--- Start of Records to use ---

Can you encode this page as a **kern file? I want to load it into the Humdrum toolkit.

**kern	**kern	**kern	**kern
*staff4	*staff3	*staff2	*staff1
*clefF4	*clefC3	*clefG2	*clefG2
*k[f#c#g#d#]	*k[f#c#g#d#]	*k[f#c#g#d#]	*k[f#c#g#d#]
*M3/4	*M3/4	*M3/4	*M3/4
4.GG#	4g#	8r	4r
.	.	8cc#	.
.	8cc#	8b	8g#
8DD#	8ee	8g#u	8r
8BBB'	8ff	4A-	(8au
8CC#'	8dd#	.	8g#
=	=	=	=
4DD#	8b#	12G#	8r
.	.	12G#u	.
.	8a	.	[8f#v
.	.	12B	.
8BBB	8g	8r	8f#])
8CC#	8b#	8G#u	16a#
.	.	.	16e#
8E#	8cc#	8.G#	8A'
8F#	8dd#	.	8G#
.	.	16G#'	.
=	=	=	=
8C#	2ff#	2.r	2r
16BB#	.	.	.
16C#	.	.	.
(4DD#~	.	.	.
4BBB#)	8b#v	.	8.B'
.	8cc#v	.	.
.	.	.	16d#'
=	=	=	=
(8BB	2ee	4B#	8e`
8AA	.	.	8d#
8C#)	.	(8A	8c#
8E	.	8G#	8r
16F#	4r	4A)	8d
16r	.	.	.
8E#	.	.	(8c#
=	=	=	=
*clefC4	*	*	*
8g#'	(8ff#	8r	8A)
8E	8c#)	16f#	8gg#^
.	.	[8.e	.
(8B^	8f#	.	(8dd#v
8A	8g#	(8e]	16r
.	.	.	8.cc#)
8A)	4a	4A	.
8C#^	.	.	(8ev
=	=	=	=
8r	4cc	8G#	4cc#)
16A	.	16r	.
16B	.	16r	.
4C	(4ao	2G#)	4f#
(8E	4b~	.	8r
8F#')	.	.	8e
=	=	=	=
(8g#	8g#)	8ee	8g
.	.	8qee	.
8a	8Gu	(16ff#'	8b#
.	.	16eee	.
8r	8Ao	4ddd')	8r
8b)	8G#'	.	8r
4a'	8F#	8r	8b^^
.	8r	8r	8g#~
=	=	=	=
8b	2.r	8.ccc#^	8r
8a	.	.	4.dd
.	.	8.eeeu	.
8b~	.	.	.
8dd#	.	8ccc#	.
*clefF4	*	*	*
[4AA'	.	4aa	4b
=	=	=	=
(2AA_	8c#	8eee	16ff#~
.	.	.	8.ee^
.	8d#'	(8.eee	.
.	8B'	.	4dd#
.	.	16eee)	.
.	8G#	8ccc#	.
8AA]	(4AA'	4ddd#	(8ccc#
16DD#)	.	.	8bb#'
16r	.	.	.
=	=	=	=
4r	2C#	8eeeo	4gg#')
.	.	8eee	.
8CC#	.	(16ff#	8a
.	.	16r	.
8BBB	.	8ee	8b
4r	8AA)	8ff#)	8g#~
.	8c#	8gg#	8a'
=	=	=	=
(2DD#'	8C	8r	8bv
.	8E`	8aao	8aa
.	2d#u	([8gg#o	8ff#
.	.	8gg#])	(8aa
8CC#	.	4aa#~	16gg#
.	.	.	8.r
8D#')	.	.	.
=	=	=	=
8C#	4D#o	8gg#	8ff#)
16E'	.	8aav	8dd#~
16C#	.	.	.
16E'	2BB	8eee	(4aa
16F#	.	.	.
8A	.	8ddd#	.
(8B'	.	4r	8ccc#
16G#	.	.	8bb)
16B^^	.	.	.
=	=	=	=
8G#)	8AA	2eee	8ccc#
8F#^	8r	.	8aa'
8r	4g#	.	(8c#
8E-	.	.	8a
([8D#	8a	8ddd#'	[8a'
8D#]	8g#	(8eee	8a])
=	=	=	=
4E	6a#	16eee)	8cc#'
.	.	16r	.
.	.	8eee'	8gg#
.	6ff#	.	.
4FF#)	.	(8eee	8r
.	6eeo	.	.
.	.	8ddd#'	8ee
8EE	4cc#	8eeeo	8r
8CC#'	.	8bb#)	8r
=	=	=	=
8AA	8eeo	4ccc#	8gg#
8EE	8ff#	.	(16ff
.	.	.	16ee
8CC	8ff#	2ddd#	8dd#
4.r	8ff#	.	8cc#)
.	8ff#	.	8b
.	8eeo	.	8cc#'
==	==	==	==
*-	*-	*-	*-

--- End of Records to use ---
--- Start of Records to use ---

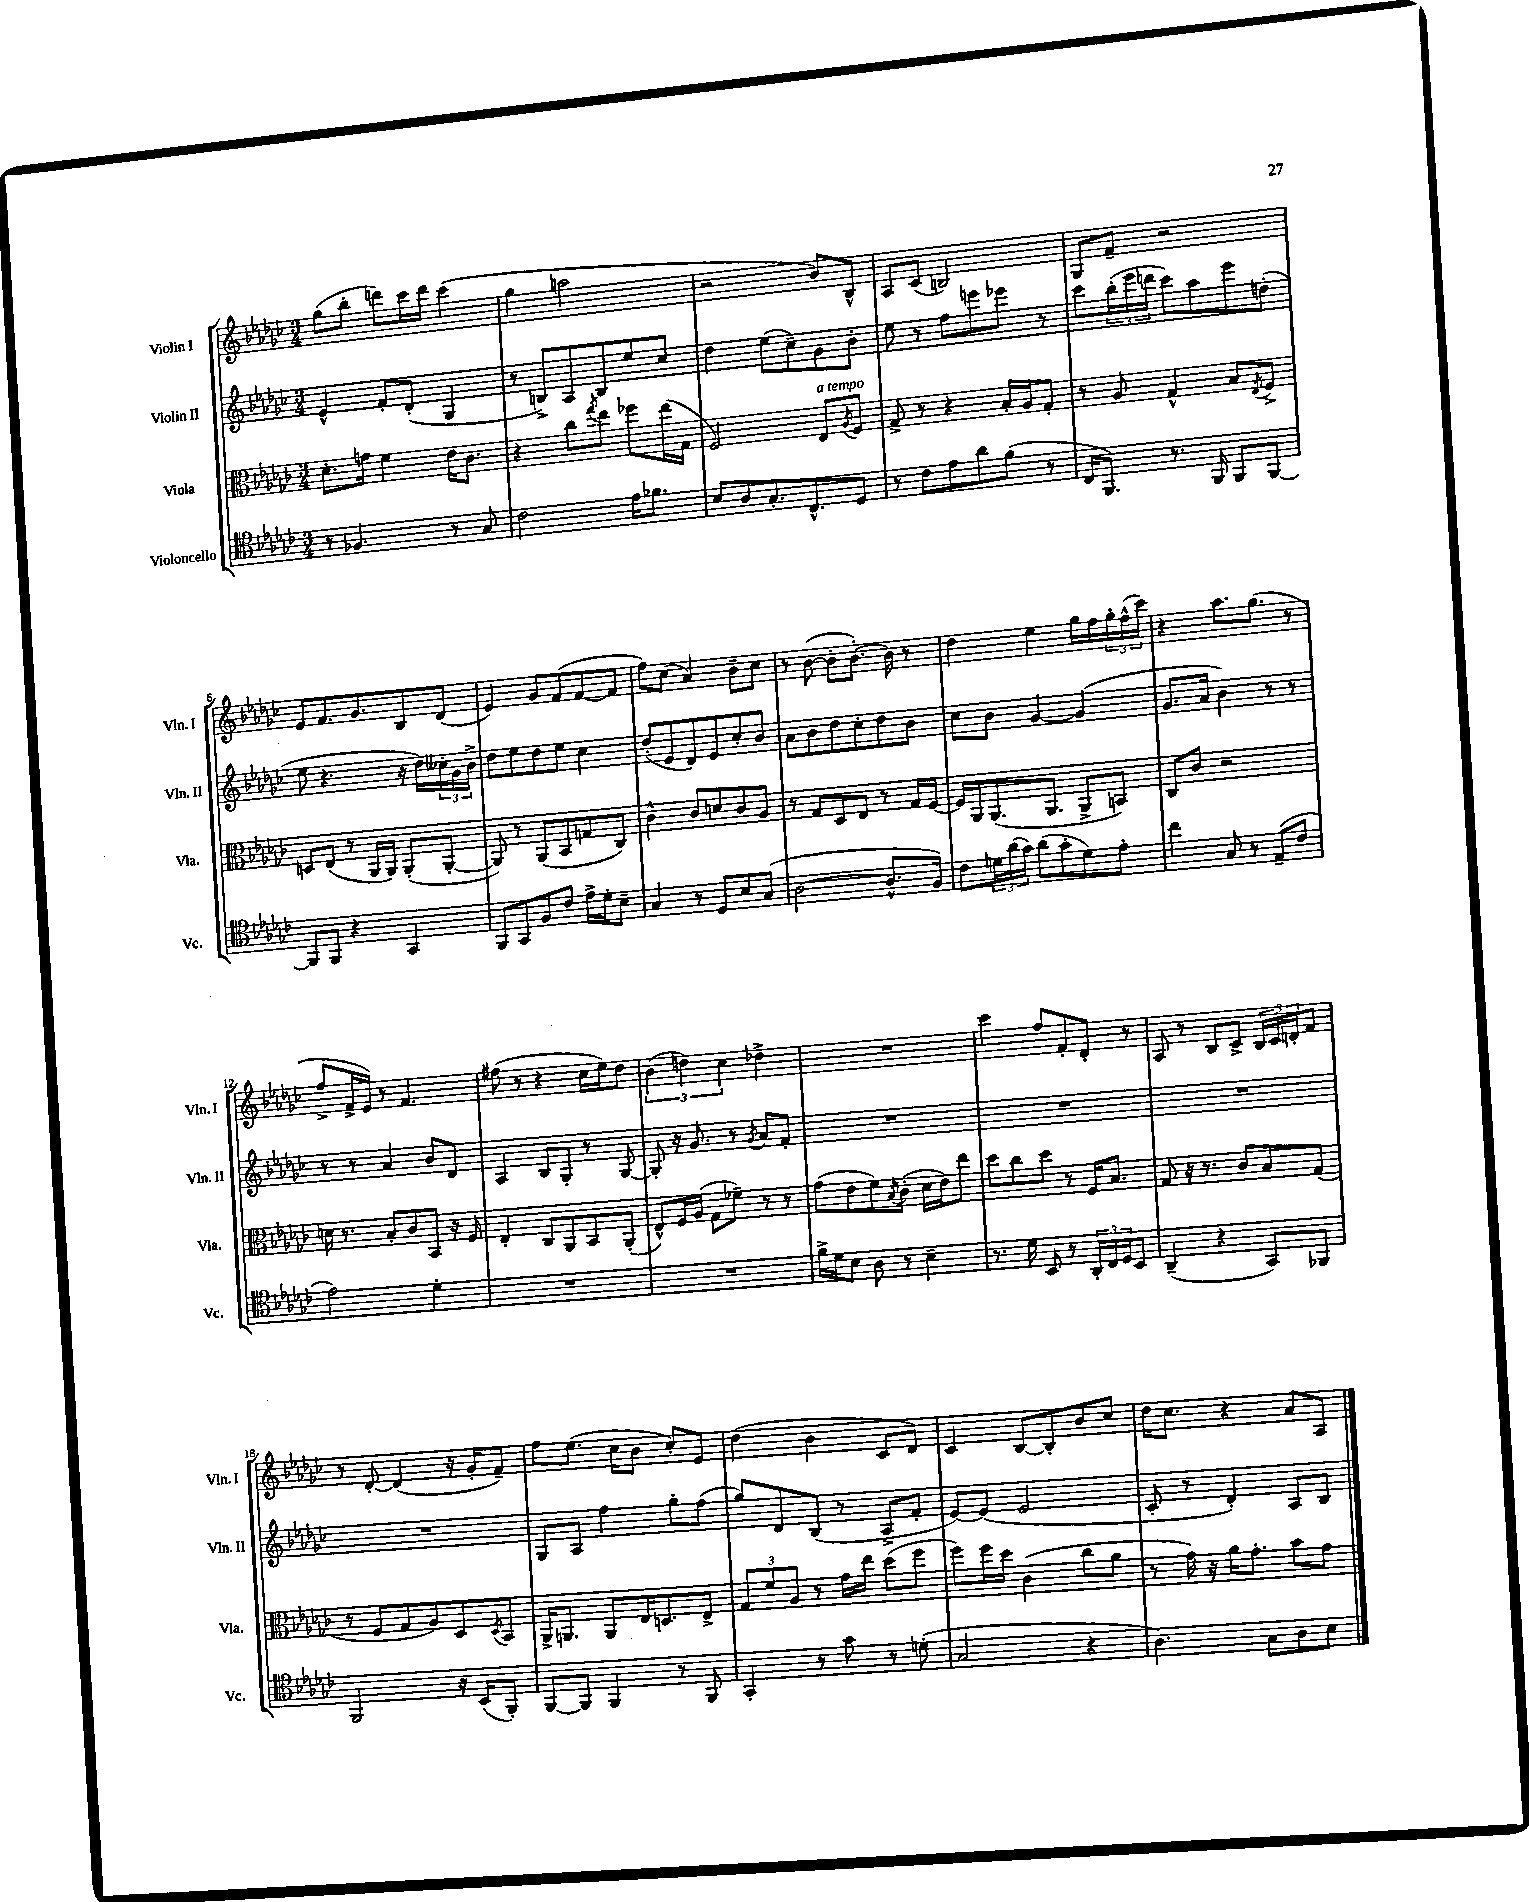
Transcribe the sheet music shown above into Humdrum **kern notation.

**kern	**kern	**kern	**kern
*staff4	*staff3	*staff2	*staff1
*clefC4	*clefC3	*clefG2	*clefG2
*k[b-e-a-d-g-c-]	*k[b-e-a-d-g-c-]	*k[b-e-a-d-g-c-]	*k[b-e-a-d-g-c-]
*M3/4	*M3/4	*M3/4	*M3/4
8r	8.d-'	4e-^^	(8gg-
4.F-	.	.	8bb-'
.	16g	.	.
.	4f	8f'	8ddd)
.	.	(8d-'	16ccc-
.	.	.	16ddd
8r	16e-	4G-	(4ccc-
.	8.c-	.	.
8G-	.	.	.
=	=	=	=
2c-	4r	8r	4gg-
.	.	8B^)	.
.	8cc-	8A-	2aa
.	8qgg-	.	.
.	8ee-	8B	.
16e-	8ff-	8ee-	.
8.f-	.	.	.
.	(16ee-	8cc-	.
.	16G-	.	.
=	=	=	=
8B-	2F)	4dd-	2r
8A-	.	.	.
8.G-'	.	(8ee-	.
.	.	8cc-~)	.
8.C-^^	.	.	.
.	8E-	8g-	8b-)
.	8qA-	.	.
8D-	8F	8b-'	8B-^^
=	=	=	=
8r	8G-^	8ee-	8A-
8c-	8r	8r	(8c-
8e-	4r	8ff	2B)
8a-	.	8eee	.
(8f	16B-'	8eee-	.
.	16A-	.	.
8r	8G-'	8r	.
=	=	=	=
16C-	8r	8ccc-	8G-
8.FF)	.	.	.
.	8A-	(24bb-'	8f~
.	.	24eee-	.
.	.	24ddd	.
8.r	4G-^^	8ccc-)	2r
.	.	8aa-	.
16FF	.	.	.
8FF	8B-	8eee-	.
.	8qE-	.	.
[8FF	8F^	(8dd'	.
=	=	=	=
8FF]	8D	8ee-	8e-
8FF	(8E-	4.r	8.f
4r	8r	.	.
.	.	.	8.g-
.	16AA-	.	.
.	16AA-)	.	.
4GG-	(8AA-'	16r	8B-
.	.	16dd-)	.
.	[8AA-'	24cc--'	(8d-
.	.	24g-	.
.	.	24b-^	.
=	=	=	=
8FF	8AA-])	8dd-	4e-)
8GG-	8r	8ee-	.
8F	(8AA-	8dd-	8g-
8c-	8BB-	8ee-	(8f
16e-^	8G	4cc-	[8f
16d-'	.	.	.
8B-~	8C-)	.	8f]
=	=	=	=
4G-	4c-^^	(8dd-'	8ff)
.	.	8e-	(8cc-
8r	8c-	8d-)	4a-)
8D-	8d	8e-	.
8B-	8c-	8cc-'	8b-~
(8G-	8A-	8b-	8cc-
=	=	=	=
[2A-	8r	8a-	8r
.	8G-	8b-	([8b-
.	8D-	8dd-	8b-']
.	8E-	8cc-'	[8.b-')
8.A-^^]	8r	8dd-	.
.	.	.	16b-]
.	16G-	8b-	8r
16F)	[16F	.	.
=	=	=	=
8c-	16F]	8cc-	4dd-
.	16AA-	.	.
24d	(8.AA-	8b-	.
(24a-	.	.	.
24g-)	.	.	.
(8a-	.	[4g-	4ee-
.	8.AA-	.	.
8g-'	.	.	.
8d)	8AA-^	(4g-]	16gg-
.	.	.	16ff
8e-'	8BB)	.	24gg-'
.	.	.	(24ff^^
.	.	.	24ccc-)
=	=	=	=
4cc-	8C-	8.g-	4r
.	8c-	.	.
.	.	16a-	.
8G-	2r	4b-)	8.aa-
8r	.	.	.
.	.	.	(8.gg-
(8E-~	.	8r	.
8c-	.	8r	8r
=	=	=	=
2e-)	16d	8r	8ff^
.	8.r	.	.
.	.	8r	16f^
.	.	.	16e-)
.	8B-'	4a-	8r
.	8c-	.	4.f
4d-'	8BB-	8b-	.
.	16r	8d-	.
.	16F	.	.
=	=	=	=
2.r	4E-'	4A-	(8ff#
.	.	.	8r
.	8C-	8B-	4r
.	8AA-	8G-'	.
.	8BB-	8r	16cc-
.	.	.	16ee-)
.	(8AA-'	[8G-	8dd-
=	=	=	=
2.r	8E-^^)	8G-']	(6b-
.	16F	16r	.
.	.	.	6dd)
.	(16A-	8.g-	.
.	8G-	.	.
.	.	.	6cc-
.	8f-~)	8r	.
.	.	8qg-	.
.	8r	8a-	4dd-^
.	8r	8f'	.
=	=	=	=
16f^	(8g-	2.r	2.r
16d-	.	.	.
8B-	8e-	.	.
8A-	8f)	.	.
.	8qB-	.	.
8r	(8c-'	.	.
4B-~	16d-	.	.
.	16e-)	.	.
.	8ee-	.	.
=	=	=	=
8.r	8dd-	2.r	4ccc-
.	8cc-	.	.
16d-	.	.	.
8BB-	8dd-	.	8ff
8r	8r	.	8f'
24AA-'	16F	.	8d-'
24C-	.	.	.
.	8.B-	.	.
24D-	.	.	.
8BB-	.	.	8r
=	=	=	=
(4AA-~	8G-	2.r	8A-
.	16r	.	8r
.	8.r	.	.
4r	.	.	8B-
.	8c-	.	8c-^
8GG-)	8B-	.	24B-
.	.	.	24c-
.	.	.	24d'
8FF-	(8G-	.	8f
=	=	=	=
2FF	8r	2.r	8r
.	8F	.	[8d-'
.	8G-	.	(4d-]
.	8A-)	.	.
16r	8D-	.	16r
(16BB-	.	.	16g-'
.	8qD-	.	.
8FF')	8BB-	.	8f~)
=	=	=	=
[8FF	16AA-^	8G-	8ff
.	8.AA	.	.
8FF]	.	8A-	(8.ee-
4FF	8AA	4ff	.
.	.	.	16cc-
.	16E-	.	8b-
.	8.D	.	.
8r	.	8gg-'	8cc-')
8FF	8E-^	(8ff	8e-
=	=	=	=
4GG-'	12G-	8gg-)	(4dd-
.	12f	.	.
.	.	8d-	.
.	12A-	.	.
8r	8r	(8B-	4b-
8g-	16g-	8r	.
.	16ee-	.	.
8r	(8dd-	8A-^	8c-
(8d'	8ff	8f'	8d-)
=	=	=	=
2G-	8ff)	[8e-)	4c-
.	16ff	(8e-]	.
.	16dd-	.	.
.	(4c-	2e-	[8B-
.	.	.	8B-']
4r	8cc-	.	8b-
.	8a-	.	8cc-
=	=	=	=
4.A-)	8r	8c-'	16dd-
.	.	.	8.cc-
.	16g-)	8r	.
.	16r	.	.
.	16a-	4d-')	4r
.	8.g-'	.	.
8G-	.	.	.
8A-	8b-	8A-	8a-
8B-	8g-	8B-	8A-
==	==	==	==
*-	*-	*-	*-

--- End of Records to use ---

Copy out every line from the items above that contains the string "kern".

Can you encode this page as a **kern file? I want to load it into the Humdrum toolkit.
**kern	**kern	**kern	**kern
Transcribe the sheet music shown above into Humdrum **kern notation.
**kern	**kern	**kern	**kern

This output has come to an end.